ACTIVITY —
Where a line in the listing below holds "brown", add it to the tally, and reply with that tally alone.

DATA RECORDS —

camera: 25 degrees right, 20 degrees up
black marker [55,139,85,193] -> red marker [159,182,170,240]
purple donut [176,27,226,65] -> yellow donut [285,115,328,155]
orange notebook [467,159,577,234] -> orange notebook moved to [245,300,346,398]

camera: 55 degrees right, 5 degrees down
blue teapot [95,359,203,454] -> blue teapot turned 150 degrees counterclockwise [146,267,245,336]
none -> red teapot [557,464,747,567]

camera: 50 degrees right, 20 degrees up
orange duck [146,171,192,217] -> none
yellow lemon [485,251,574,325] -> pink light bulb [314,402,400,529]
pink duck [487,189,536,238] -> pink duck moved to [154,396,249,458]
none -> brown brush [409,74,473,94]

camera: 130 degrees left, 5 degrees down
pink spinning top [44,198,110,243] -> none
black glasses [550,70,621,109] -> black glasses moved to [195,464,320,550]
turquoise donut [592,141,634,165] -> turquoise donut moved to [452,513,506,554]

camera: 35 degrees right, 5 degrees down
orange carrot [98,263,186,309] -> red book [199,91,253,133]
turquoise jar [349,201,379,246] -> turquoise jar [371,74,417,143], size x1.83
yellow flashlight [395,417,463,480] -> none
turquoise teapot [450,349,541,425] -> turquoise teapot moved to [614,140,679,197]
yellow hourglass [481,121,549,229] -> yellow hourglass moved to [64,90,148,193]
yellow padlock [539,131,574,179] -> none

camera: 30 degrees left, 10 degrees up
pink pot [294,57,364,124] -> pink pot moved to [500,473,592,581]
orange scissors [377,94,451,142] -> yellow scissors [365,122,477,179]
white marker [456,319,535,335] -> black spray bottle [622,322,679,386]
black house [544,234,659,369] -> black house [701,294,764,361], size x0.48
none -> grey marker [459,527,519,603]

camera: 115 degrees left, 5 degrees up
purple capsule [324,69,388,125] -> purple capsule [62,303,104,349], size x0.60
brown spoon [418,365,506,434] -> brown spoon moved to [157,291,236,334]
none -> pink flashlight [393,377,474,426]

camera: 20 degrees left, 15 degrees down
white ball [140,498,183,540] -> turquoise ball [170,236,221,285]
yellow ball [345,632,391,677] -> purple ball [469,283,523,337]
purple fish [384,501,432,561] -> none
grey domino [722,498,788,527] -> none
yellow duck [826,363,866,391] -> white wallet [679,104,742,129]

ANSWER TO THE EXERCISE —
2